Instructions for the task: The records below must be returned exactly, with every picture left out.

[Shape position updates]
►
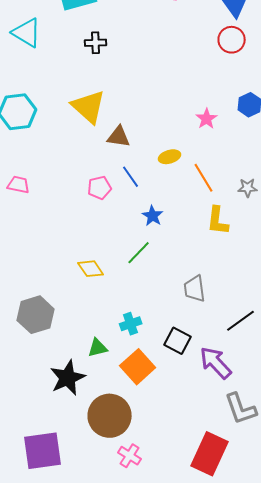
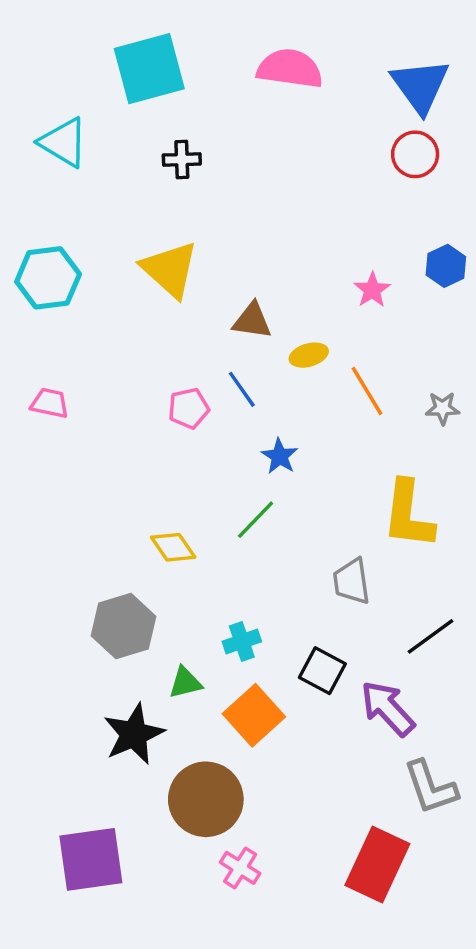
brown triangle: (119, 137) -> (252, 321), moved
yellow L-shape: (218, 221) -> (408, 515), moved, size x1.4
gray hexagon: (36, 315) -> (123, 626), moved

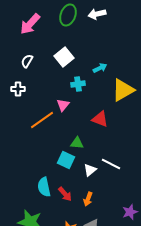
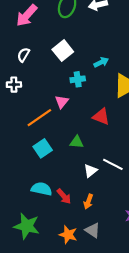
cyan square: (66, 160) -> (43, 148), moved, turned 30
cyan semicircle: (44, 187) -> (42, 189), turned 114

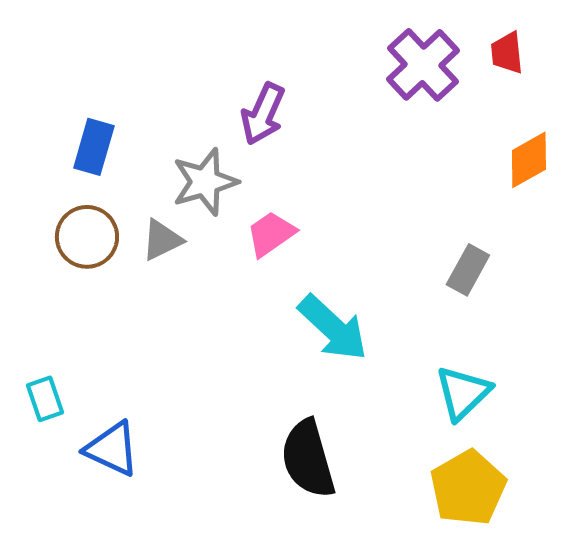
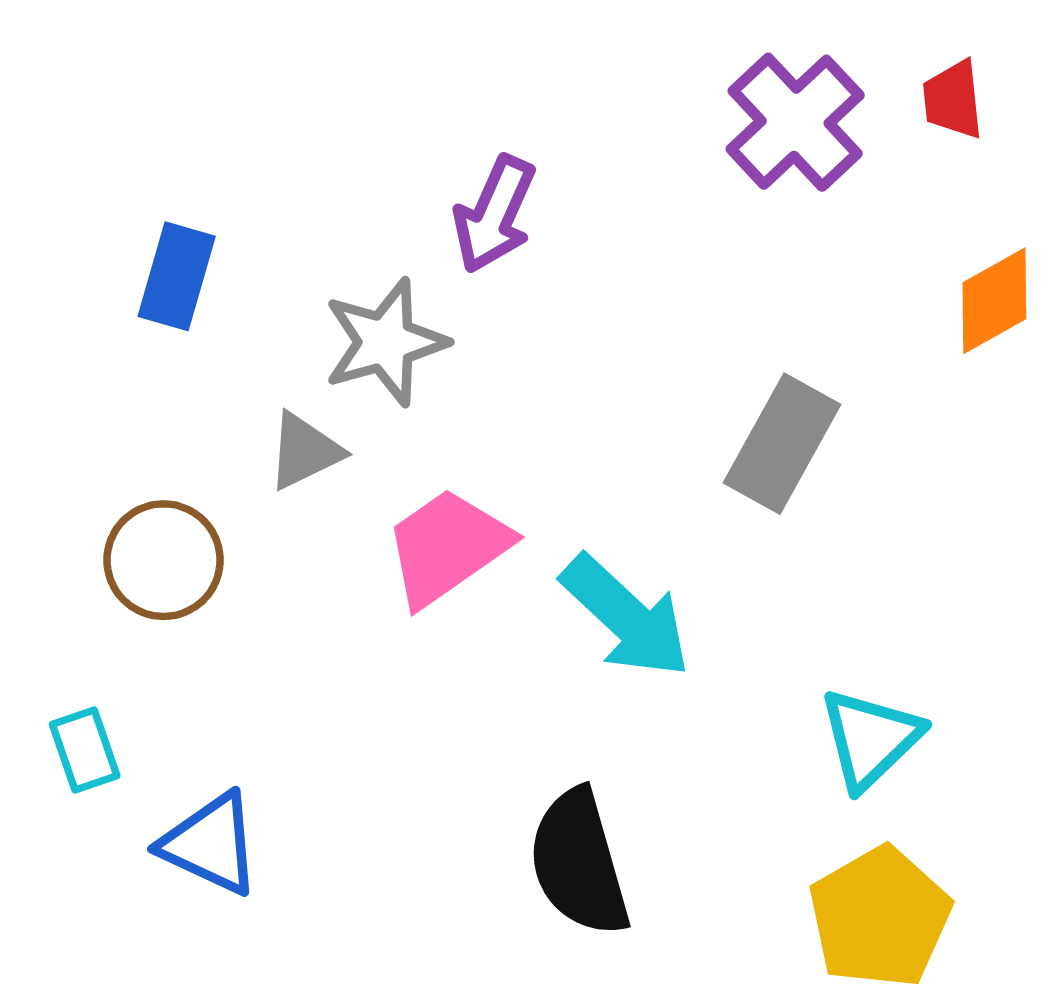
pink trapezoid: (271, 234) -> (447, 547), moved, size x1.4
brown circle: (87, 237) -> (164, 560), moved
gray rectangle: (468, 270) -> (782, 444), moved, size x1.4

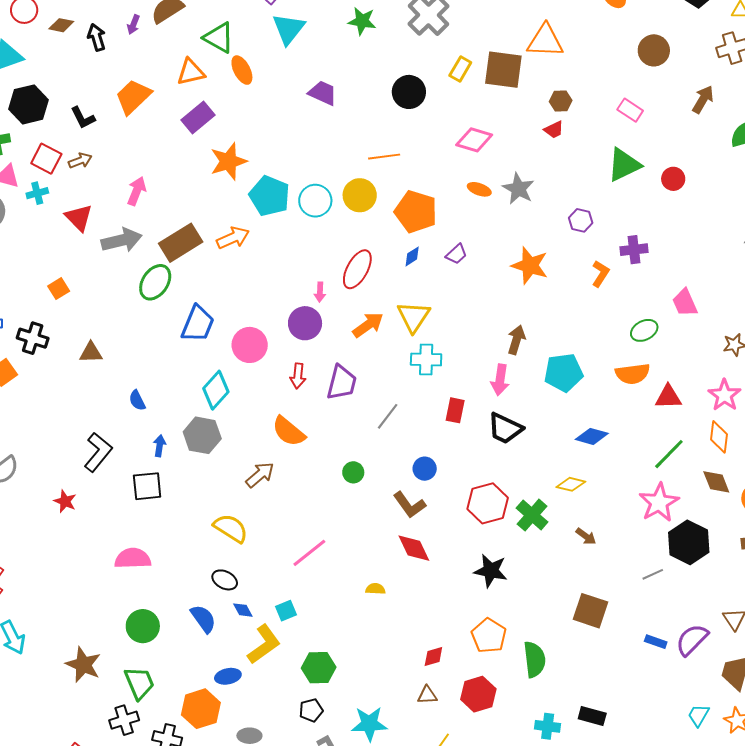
◄
Output for this task:
brown triangle: (119, 137) -> (252, 321), moved
yellow L-shape: (218, 221) -> (408, 515), moved, size x1.4
gray hexagon: (36, 315) -> (123, 626), moved

cyan square: (66, 160) -> (43, 148), moved, turned 30
cyan semicircle: (44, 187) -> (42, 189), turned 114

pink trapezoid: (271, 234) -> (447, 547), moved, size x1.4
brown circle: (87, 237) -> (164, 560), moved
gray rectangle: (468, 270) -> (782, 444), moved, size x1.4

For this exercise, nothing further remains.